EXERCISE DESCRIPTION>
In the records below, find the line that contains "D3: LED (A VS, K LEDK) -> LED (A LEDK, K VS)" and the line that contains "R4: 160 (G8, LEDK) -> 1.3k (G8, LEDK)"; write out exactly those two lines and everything between them, without the pictures.

LISTED RECORDS>
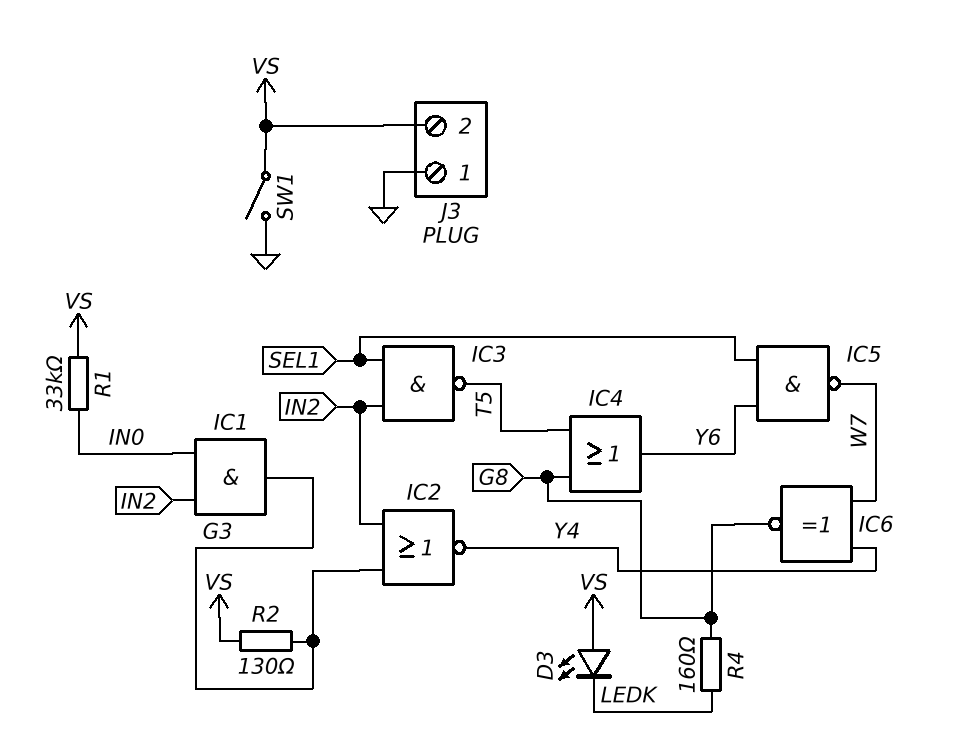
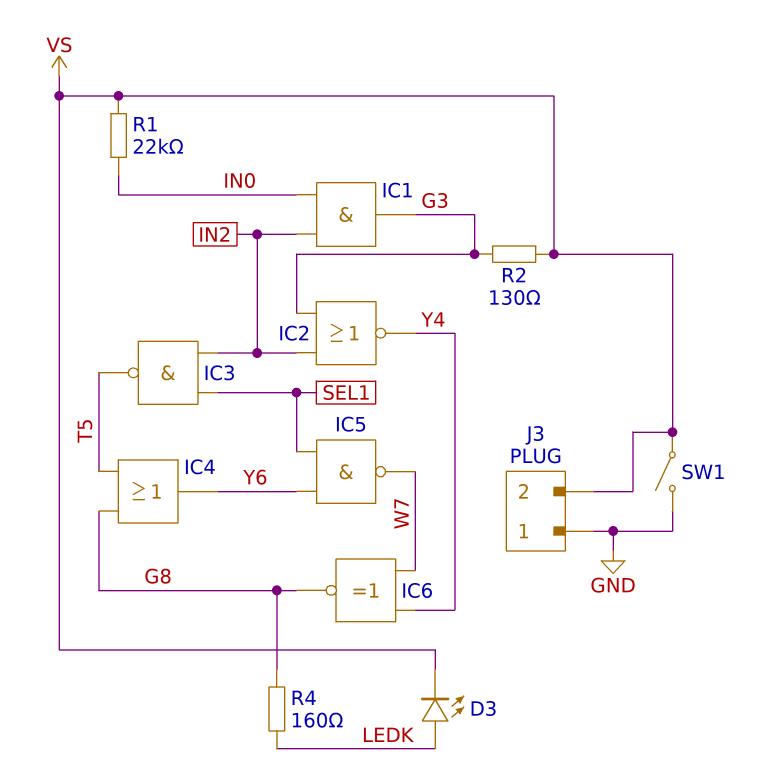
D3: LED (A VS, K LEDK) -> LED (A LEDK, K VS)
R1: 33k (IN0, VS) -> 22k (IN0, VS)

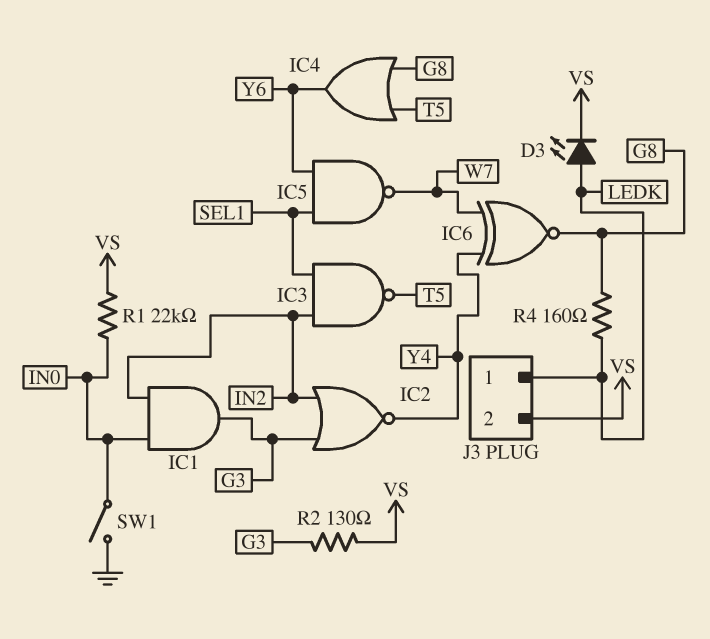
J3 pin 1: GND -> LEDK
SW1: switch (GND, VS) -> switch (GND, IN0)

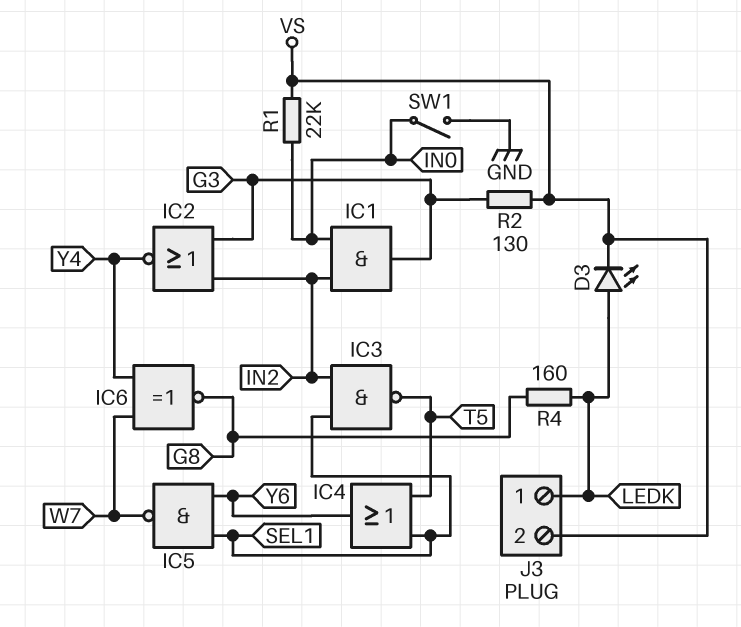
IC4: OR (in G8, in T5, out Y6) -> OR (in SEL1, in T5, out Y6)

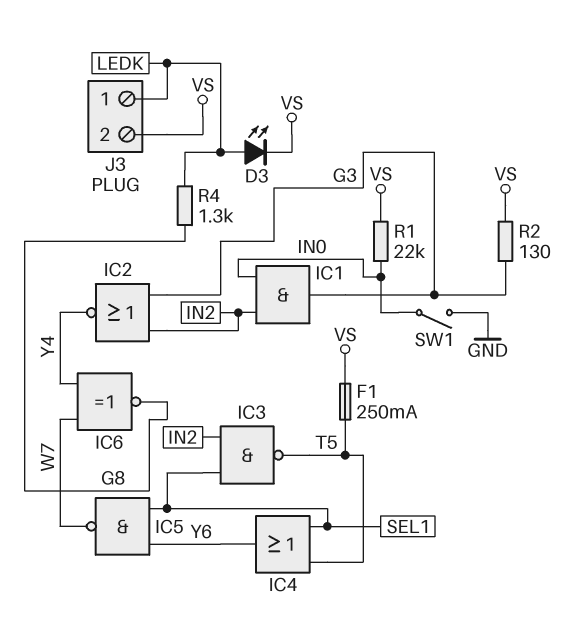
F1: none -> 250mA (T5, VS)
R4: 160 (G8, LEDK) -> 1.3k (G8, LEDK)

--

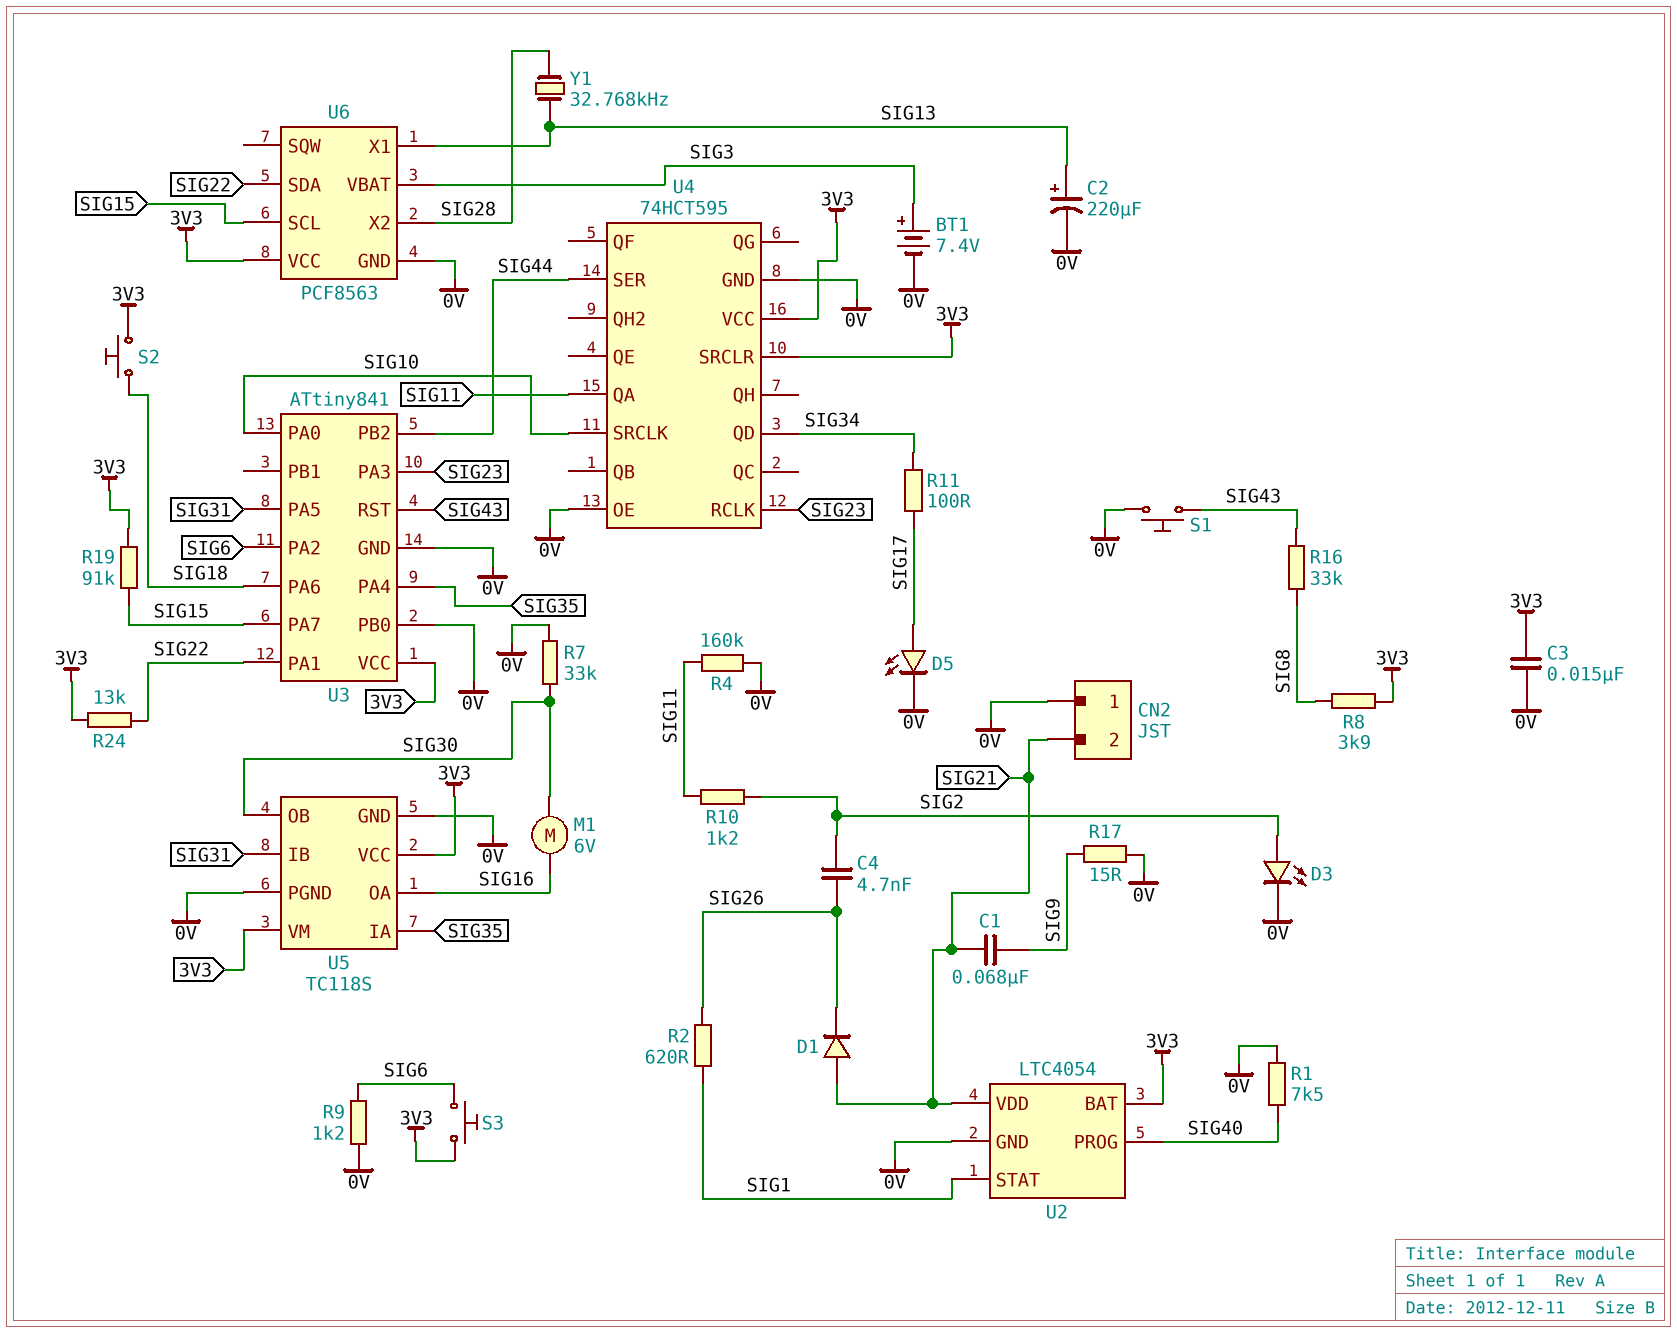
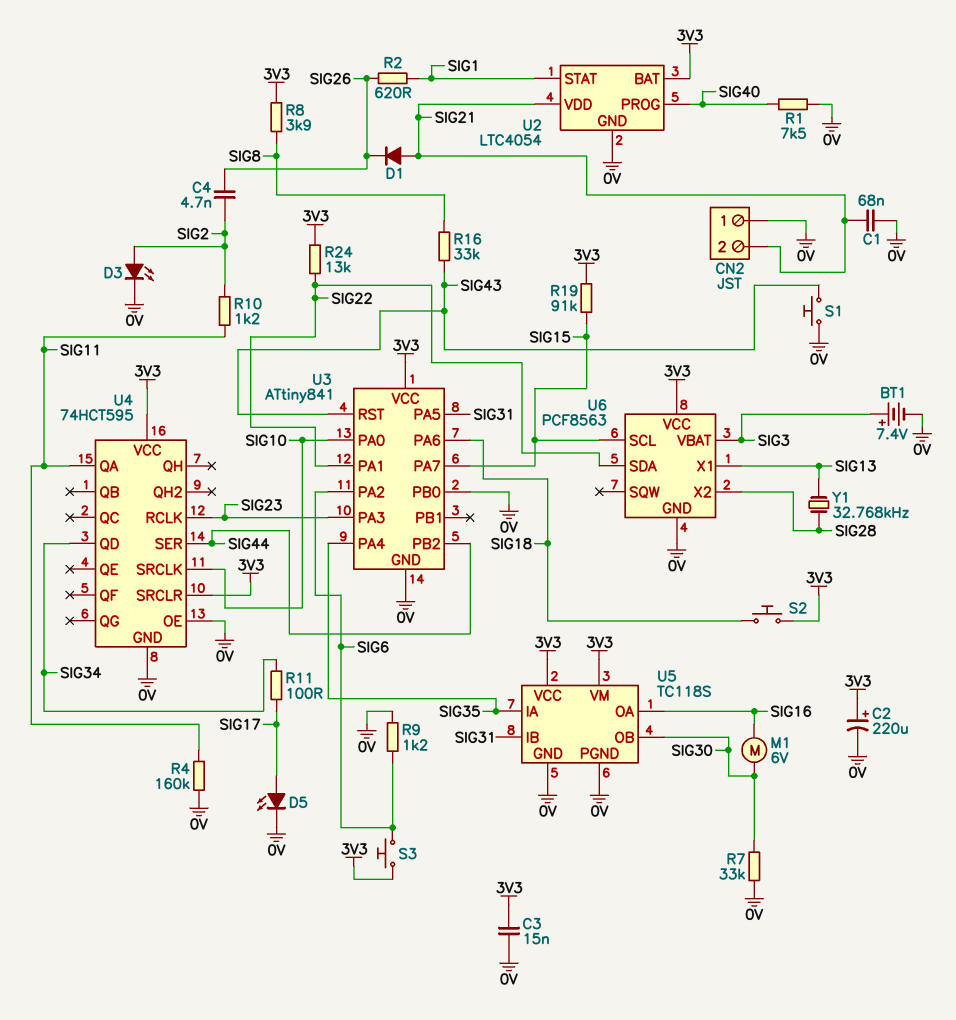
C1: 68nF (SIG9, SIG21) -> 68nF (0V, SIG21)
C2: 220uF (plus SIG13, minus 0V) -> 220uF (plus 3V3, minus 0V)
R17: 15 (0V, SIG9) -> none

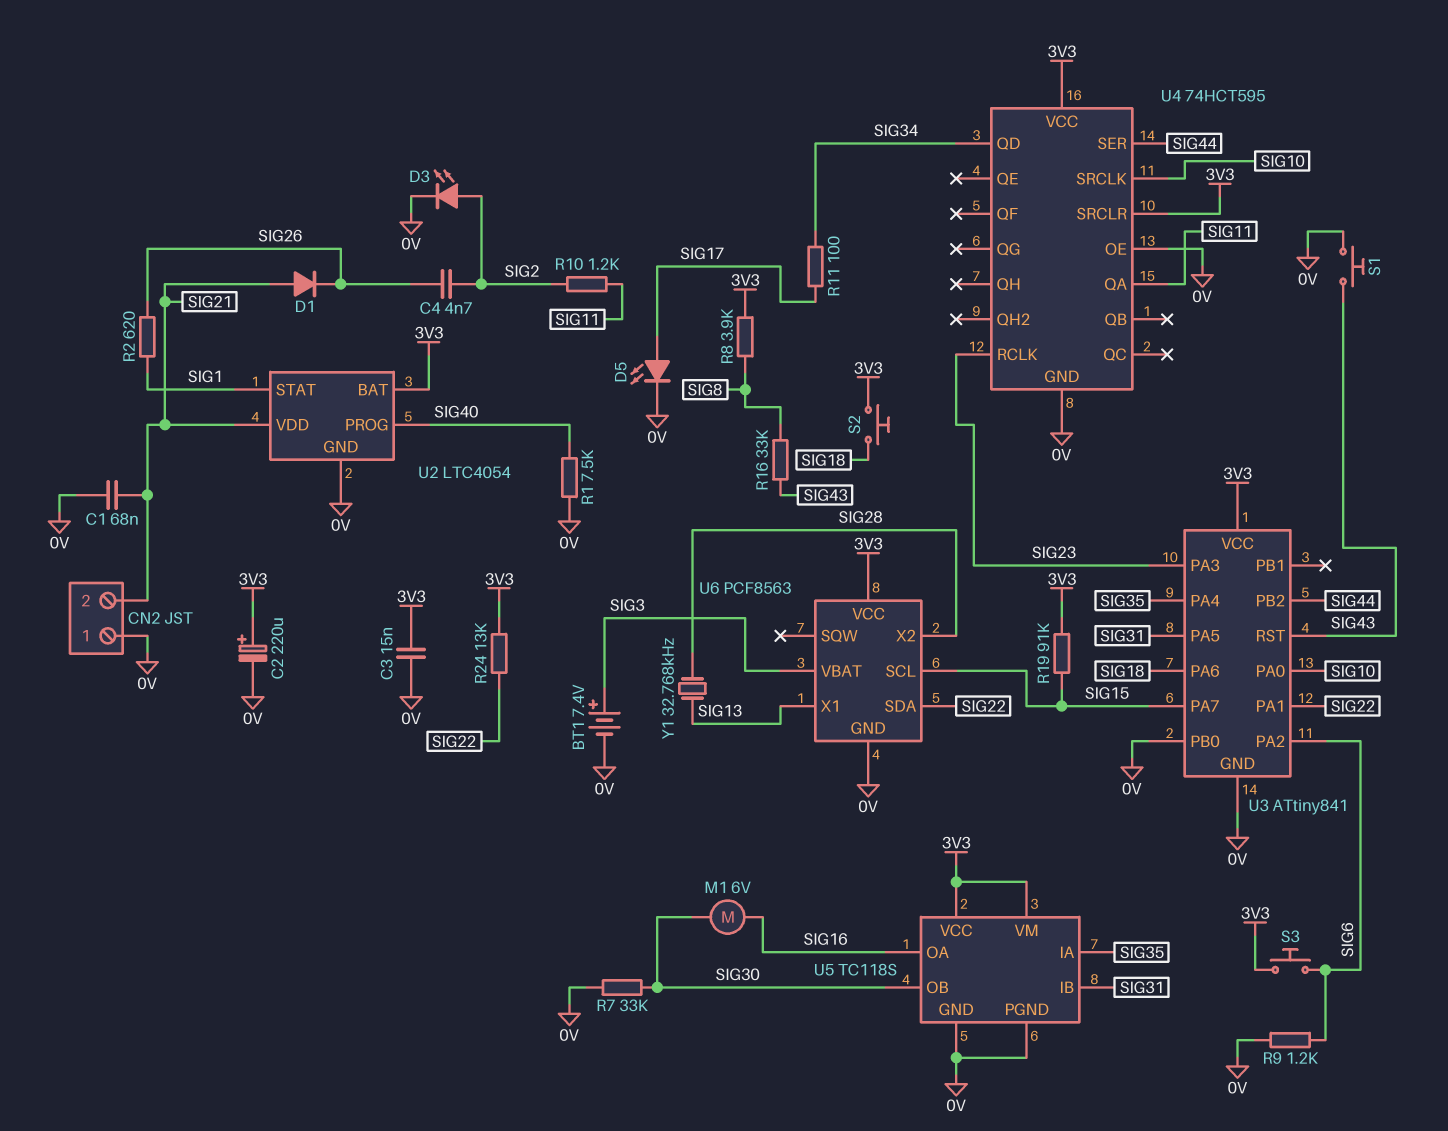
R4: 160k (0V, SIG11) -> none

--

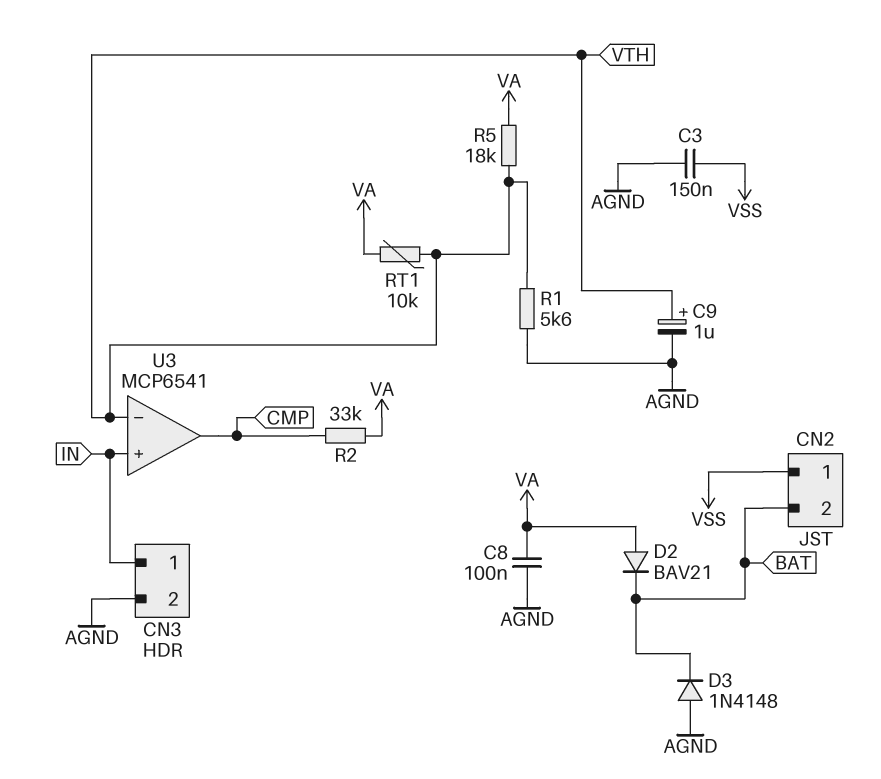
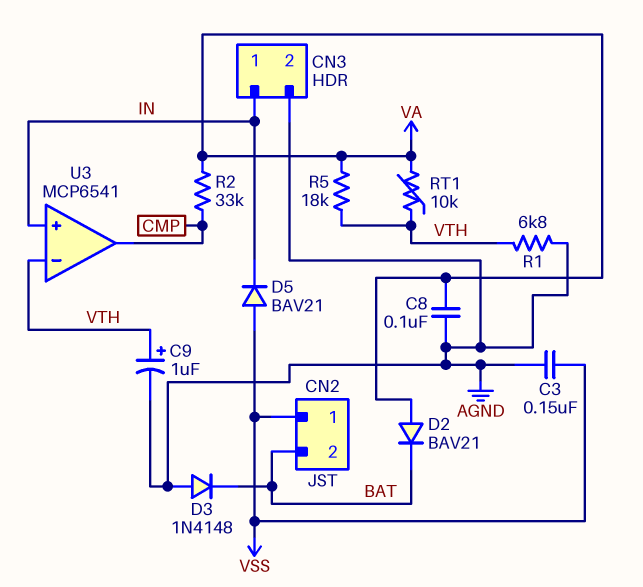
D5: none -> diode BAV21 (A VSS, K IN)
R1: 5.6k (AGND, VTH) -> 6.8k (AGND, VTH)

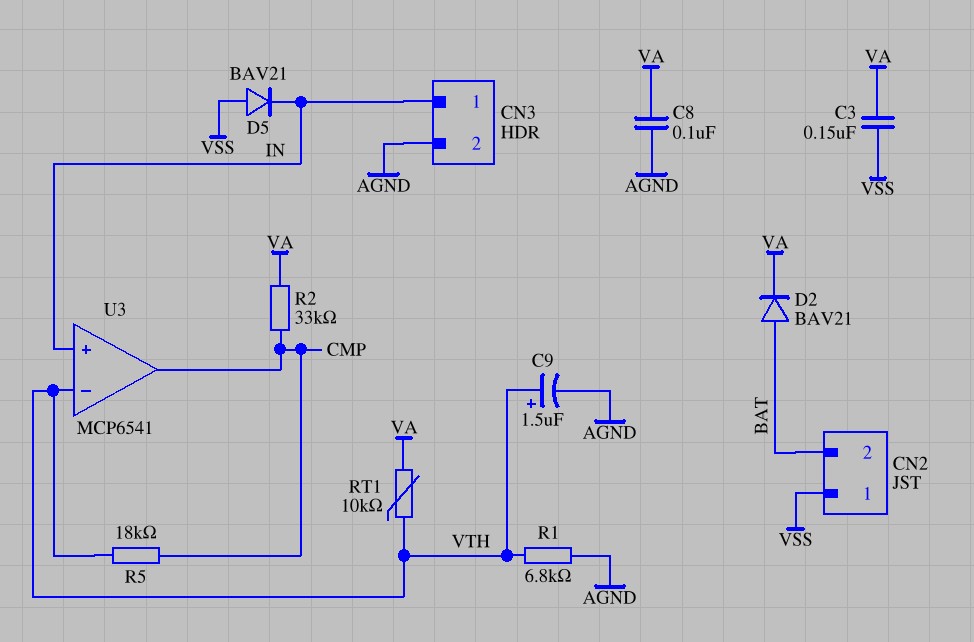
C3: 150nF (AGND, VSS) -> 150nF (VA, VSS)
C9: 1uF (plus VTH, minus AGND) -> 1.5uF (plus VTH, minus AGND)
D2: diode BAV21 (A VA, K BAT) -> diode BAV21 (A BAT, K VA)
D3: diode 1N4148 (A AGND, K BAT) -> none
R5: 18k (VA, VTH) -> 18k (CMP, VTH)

EXERCISE SOLUTION>
D3: LED (A VS, K LEDK) -> LED (A LEDK, K VS)
R1: 33k (IN0, VS) -> 22k (IN0, VS)

J3 pin 1: GND -> LEDK
SW1: switch (GND, VS) -> switch (GND, IN0)

IC4: OR (in G8, in T5, out Y6) -> OR (in SEL1, in T5, out Y6)

F1: none -> 250mA (T5, VS)
R4: 160 (G8, LEDK) -> 1.3k (G8, LEDK)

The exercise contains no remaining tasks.